* WORK INSTRUCTION
Give back exactly the lines that start at the one containing "none -> cyan brick C4 level 2" and run to the end of the material, leaving out the pictures.
---------- AVAILABLE RECORDS
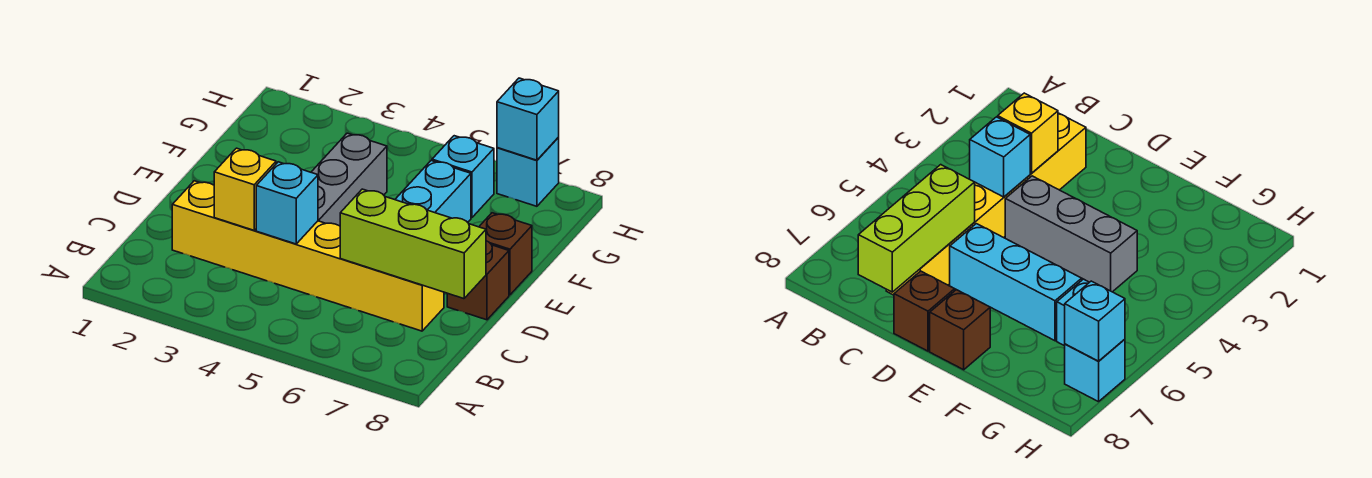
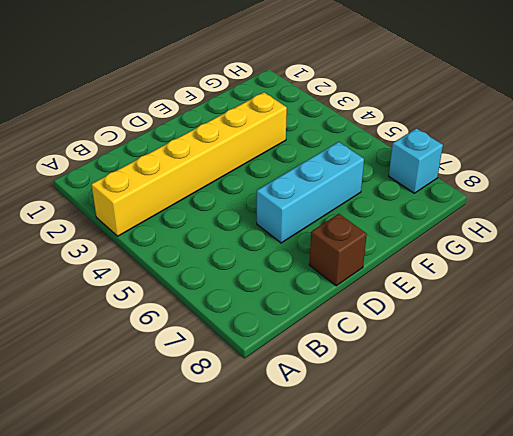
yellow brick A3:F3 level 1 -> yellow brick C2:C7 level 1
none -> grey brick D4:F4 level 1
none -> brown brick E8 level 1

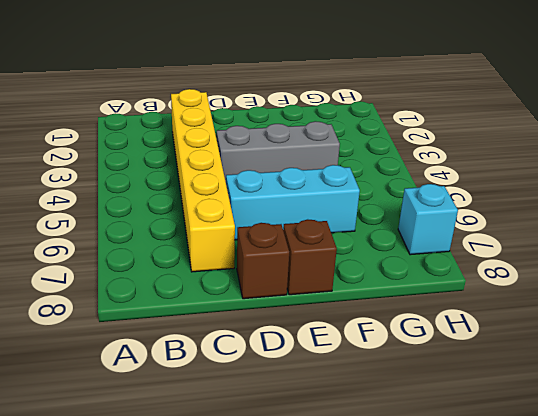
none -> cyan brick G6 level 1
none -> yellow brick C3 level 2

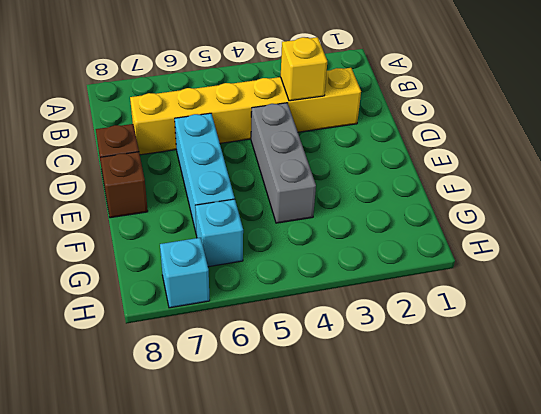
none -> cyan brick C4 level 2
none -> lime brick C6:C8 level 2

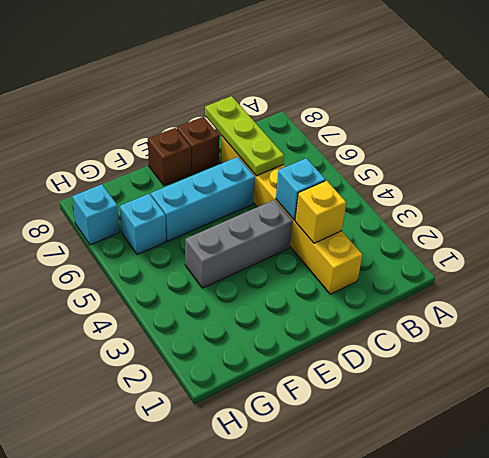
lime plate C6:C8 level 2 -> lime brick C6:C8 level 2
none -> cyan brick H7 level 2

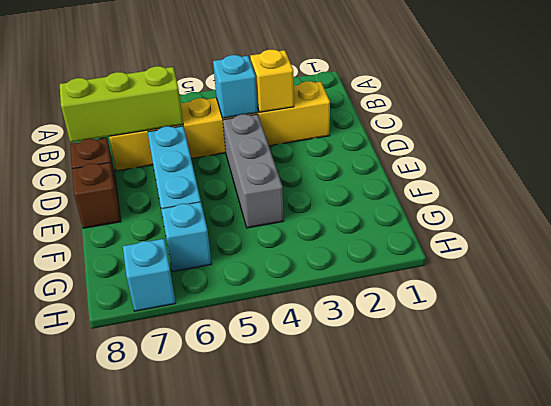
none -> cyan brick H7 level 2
--------------------
* TASK RESULT
none -> cyan brick C4 level 2
none -> lime brick C6:C8 level 2

lime plate C6:C8 level 2 -> lime brick C6:C8 level 2
none -> cyan brick H7 level 2

none -> cyan brick H7 level 2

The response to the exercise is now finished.